■ Data segment
==============================
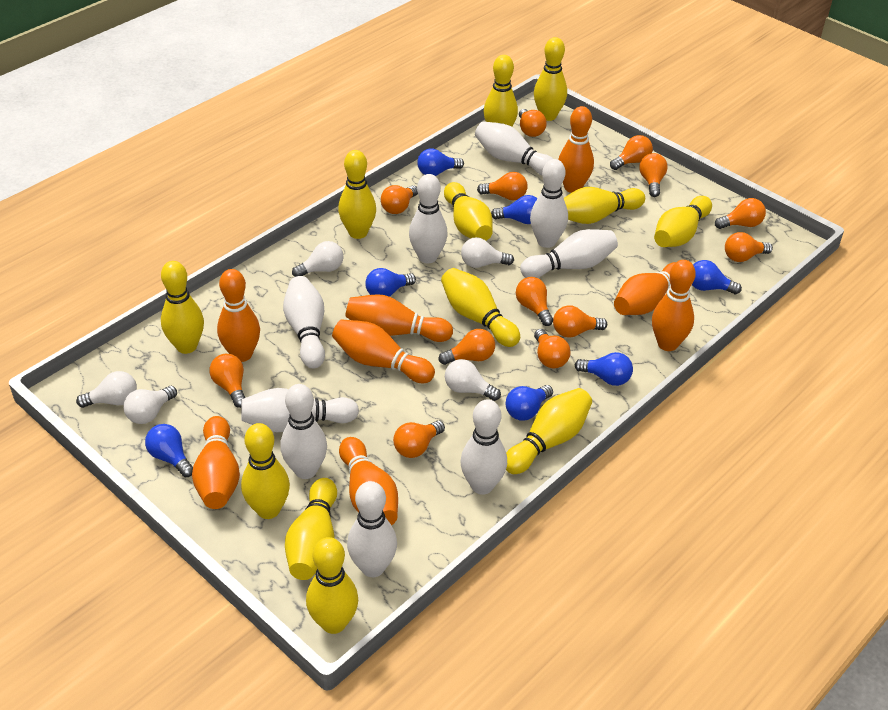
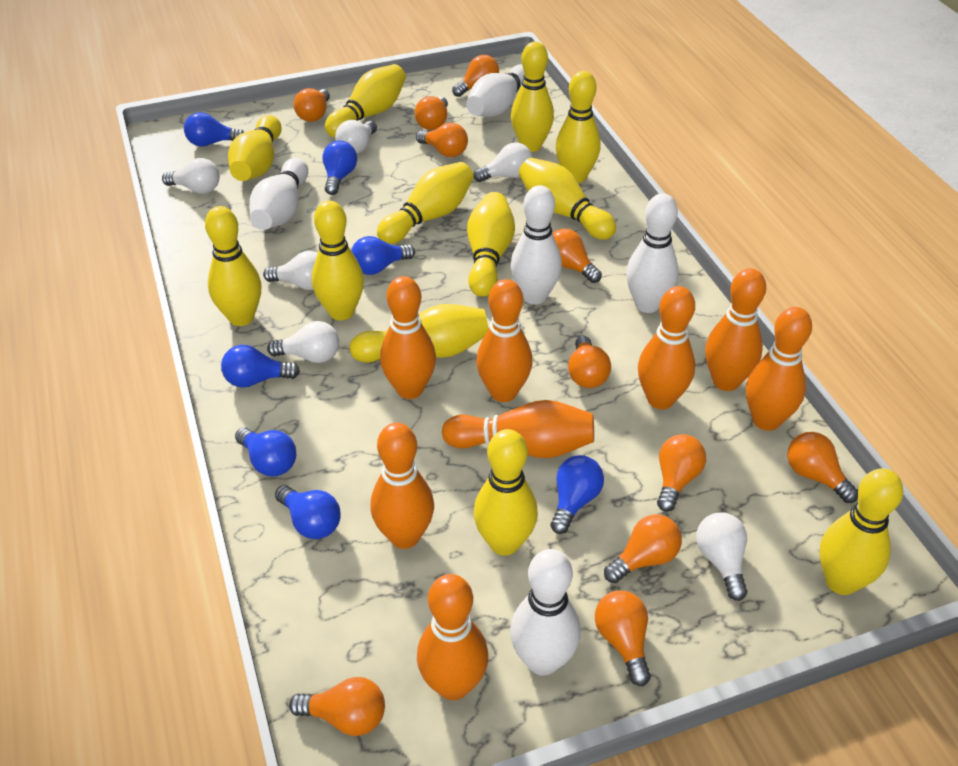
orange light bulb: 13 -> 11
white bowling pin: 9 -> 5
white light bulb: 5 -> 6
==============================
■ Work to be completed
Every line of the material must be reproduced verbatim; the pictures are to be omitted.

■ Result of the task
orange light bulb: 13 -> 11
white bowling pin: 9 -> 5
white light bulb: 5 -> 6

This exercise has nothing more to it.